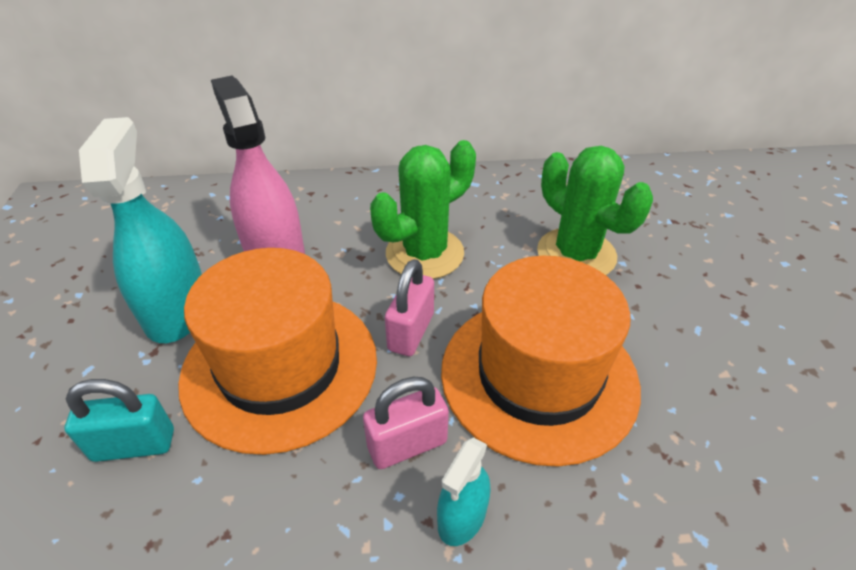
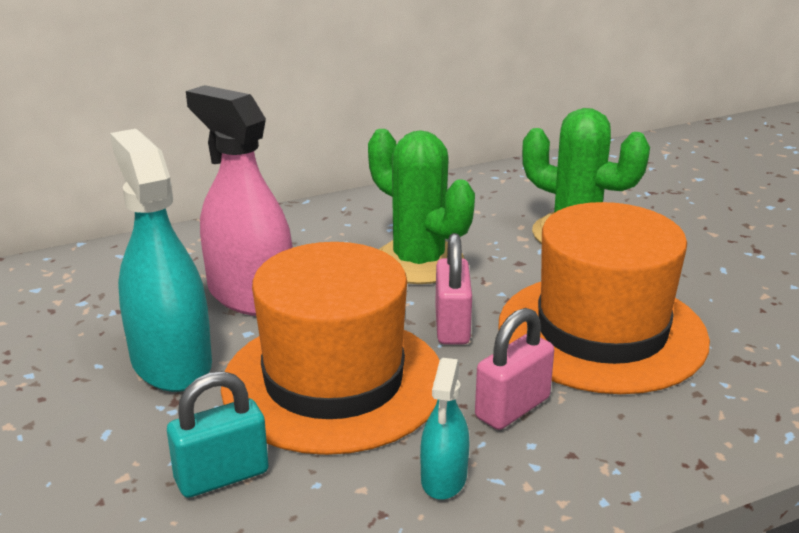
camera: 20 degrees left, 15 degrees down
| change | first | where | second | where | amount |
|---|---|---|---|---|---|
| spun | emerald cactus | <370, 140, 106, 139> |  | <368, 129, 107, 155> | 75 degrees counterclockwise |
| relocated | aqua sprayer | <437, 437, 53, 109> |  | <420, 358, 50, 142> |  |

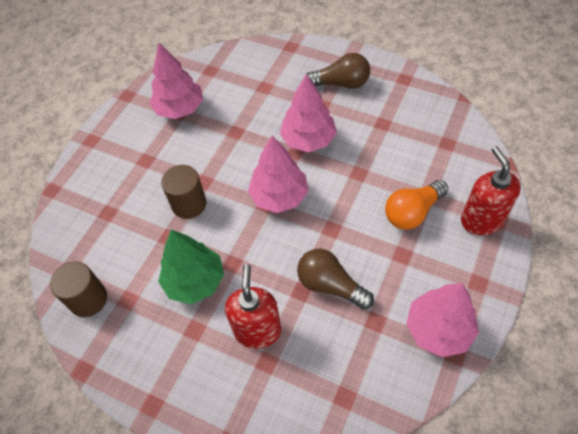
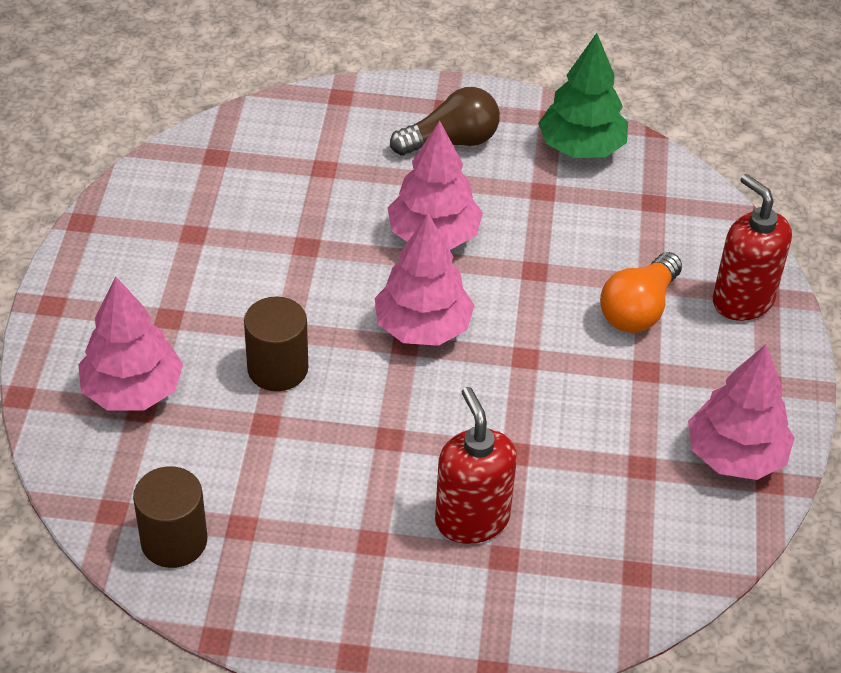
camera: 25 degrees left, 10 degrees down
| change | first | where | second | where | amount |
|---|---|---|---|---|---|
| relocated | rosy toy tree | <150, 43, 53, 76> |  | <78, 277, 105, 133> |  |
| relocated | emerald toy tree | <158, 230, 66, 74> |  | <538, 33, 90, 125> |  |
| missing | brown bulb | <297, 249, 77, 61> |  |  |  |

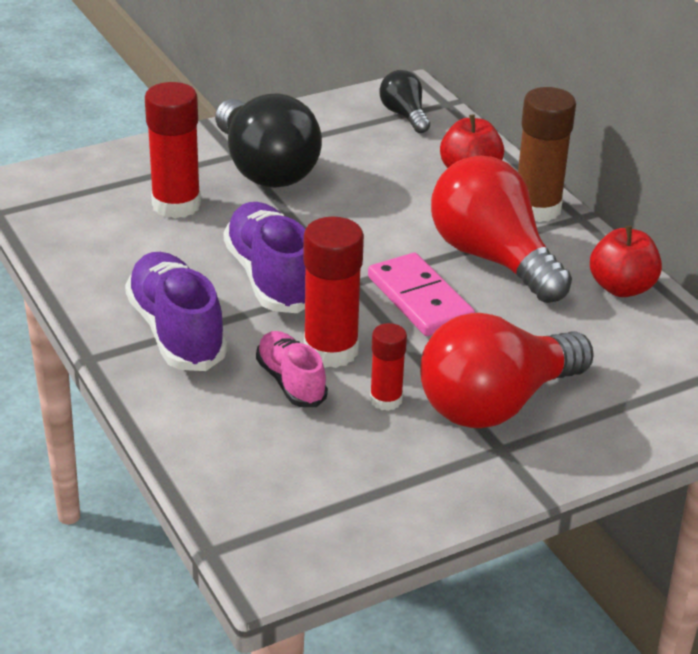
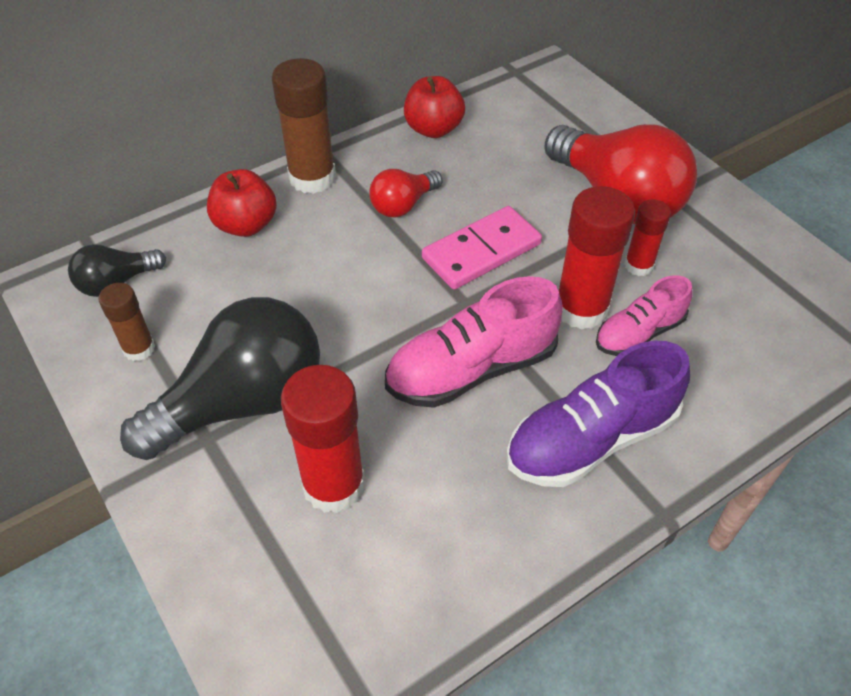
camera: 95 degrees left, 15 degrees up
| change | first | where | second | where | amount |
|---|---|---|---|---|---|
| size | red bulb | <431, 156, 141, 147> |  | <369, 169, 74, 48> | x0.50 |
| colour | royal purple sneaker | <223, 202, 82, 111> | rosy sneaker | <385, 276, 178, 132> |  |
| appeared |  |  | brown glue stick | <99, 283, 56, 78> |  |

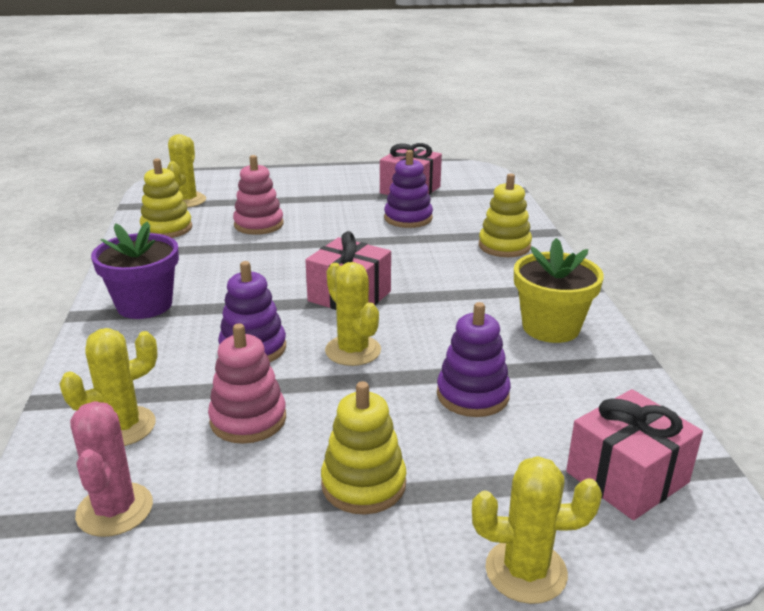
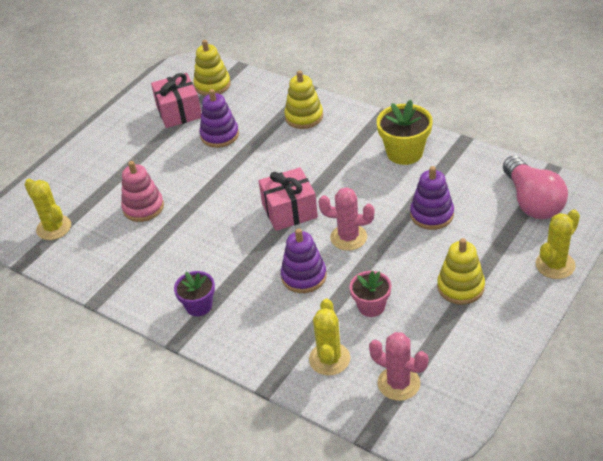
camera: 45 degrees left, 15 degrees up
| change | first | where | second | where | amount |
|---|---|---|---|---|---|
| relocated | golden stacking toy | <140, 159, 52, 79> |  | <193, 40, 38, 56> |  |
| size | royal purple plant pot | <91, 222, 88, 97> |  | <174, 271, 41, 45> | x0.65 |
| colour | golden cactus | <325, 262, 56, 104> | rosy cactus | <318, 187, 57, 64> |  |
| exchanged | rosy stacking toy | <208, 323, 78, 121> | rosy plant pot | <350, 271, 41, 46> |  |
| exchanged | rosy gift | <566, 389, 137, 131> | rosy bulb | <503, 156, 65, 63> |  |

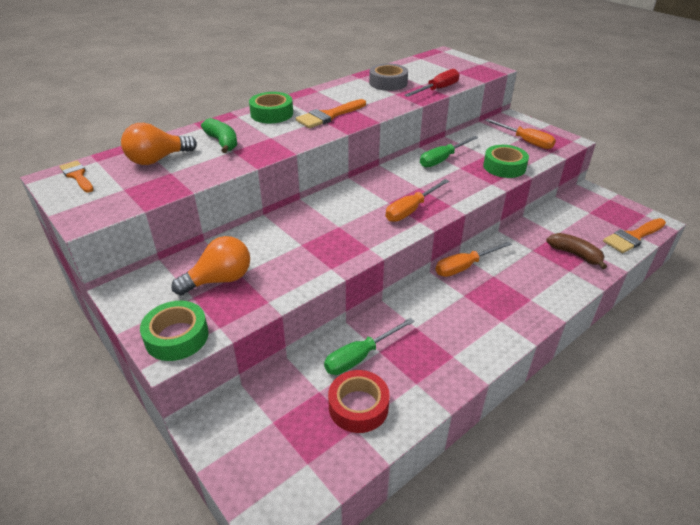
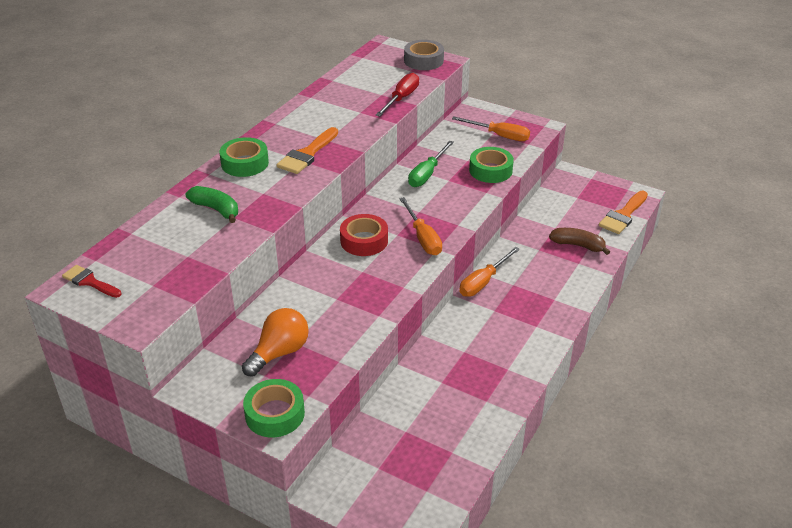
camera: 20 degrees left, 0 degrees up
| change | first | where | second | where | amount |
|---|---|---|---|---|---|
| relocated | ash-grey roll of tape | <369, 64, 39, 27> |  | <404, 40, 40, 30> |  |
| missing | bright orange bulb | <121, 123, 76, 42> |  |  |  |
| colour | bright orange brush | <59, 161, 34, 32> | red brush | <62, 265, 60, 33> |  |
| spun | bright orange screwdriver | <386, 179, 63, 43> |  | <399, 197, 43, 58> | 45 degrees counterclockwise |
| missing | emerald screwdriver | <324, 318, 90, 57> |  |  |  |
| relocated | red roll of tape | <328, 370, 62, 63> |  | <340, 214, 48, 42> |  |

^^^^^^^^

ABOUT THIS TASK —
Type out the data above again exactly as written, minus the images.

PROBLEM SOLUTION —
camera: 20 degrees left, 15 degrees down
| change | first | where | second | where | amount |
|---|---|---|---|---|---|
| spun | emerald cactus | <370, 140, 106, 139> |  | <368, 129, 107, 155> | 75 degrees counterclockwise |
| relocated | aqua sprayer | <437, 437, 53, 109> |  | <420, 358, 50, 142> |  |

camera: 25 degrees left, 10 degrees down
| change | first | where | second | where | amount |
|---|---|---|---|---|---|
| relocated | rosy toy tree | <150, 43, 53, 76> |  | <78, 277, 105, 133> |  |
| relocated | emerald toy tree | <158, 230, 66, 74> |  | <538, 33, 90, 125> |  |
| missing | brown bulb | <297, 249, 77, 61> |  |  |  |

camera: 95 degrees left, 15 degrees up
| change | first | where | second | where | amount |
|---|---|---|---|---|---|
| size | red bulb | <431, 156, 141, 147> |  | <369, 169, 74, 48> | x0.50 |
| colour | royal purple sneaker | <223, 202, 82, 111> | rosy sneaker | <385, 276, 178, 132> |  |
| appeared |  |  | brown glue stick | <99, 283, 56, 78> |  |

camera: 45 degrees left, 15 degrees up
| change | first | where | second | where | amount |
|---|---|---|---|---|---|
| relocated | golden stacking toy | <140, 159, 52, 79> |  | <193, 40, 38, 56> |  |
| size | royal purple plant pot | <91, 222, 88, 97> |  | <174, 271, 41, 45> | x0.65 |
| colour | golden cactus | <325, 262, 56, 104> | rosy cactus | <318, 187, 57, 64> |  |
| exchanged | rosy stacking toy | <208, 323, 78, 121> | rosy plant pot | <350, 271, 41, 46> |  |
| exchanged | rosy gift | <566, 389, 137, 131> | rosy bulb | <503, 156, 65, 63> |  |

camera: 20 degrees left, 0 degrees up
| change | first | where | second | where | amount |
|---|---|---|---|---|---|
| relocated | ash-grey roll of tape | <369, 64, 39, 27> |  | <404, 40, 40, 30> |  |
| missing | bright orange bulb | <121, 123, 76, 42> |  |  |  |
| colour | bright orange brush | <59, 161, 34, 32> | red brush | <62, 265, 60, 33> |  |
| spun | bright orange screwdriver | <386, 179, 63, 43> |  | <399, 197, 43, 58> | 45 degrees counterclockwise |
| missing | emerald screwdriver | <324, 318, 90, 57> |  |  |  |
| relocated | red roll of tape | <328, 370, 62, 63> |  | <340, 214, 48, 42> |  |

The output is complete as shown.